**Material provided:**
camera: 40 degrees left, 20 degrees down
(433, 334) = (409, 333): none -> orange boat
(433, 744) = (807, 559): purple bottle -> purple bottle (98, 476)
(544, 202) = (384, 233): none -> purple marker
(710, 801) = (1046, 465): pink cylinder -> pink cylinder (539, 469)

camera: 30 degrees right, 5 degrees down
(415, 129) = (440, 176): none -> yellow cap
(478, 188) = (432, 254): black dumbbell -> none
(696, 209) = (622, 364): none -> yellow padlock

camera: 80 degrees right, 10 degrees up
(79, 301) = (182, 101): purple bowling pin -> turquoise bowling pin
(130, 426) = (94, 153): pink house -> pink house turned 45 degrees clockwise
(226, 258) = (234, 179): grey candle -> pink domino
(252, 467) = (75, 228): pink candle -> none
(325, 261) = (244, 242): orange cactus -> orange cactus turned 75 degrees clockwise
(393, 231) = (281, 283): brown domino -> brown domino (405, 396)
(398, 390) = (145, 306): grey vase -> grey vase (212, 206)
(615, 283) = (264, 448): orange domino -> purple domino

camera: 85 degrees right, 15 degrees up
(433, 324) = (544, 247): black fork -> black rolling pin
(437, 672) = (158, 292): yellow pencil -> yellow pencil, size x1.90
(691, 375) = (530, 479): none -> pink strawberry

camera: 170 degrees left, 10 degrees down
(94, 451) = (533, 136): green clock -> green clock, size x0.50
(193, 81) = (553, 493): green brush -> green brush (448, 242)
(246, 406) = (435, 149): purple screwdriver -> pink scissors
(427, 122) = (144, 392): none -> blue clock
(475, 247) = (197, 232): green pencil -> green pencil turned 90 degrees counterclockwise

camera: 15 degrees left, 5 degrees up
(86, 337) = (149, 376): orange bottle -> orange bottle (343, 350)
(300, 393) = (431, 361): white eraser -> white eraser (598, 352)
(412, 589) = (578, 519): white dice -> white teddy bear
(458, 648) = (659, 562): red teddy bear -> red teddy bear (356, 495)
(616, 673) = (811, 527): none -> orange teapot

**Work to complete:**
Output the full set of entries exactly as they were given.

**Reply:**
camera: 40 degrees left, 20 degrees down
(433, 334) = (409, 333): none -> orange boat
(433, 744) = (807, 559): purple bottle -> purple bottle (98, 476)
(544, 202) = (384, 233): none -> purple marker
(710, 801) = (1046, 465): pink cylinder -> pink cylinder (539, 469)

camera: 30 degrees right, 5 degrees down
(415, 129) = (440, 176): none -> yellow cap
(478, 188) = (432, 254): black dumbbell -> none
(696, 209) = (622, 364): none -> yellow padlock

camera: 80 degrees right, 10 degrees up
(79, 301) = (182, 101): purple bowling pin -> turquoise bowling pin
(130, 426) = (94, 153): pink house -> pink house turned 45 degrees clockwise
(226, 258) = (234, 179): grey candle -> pink domino
(252, 467) = (75, 228): pink candle -> none
(325, 261) = (244, 242): orange cactus -> orange cactus turned 75 degrees clockwise
(393, 231) = (281, 283): brown domino -> brown domino (405, 396)
(398, 390) = (145, 306): grey vase -> grey vase (212, 206)
(615, 283) = (264, 448): orange domino -> purple domino

camera: 85 degrees right, 15 degrees up
(433, 324) = (544, 247): black fork -> black rolling pin
(437, 672) = (158, 292): yellow pencil -> yellow pencil, size x1.90
(691, 375) = (530, 479): none -> pink strawberry

camera: 170 degrees left, 10 degrees down
(94, 451) = (533, 136): green clock -> green clock, size x0.50
(193, 81) = (553, 493): green brush -> green brush (448, 242)
(246, 406) = (435, 149): purple screwdriver -> pink scissors
(427, 122) = (144, 392): none -> blue clock
(475, 247) = (197, 232): green pencil -> green pencil turned 90 degrees counterclockwise

camera: 15 degrees left, 5 degrees up
(86, 337) = (149, 376): orange bottle -> orange bottle (343, 350)
(300, 393) = (431, 361): white eraser -> white eraser (598, 352)
(412, 589) = (578, 519): white dice -> white teddy bear
(458, 648) = (659, 562): red teddy bear -> red teddy bear (356, 495)
(616, 673) = (811, 527): none -> orange teapot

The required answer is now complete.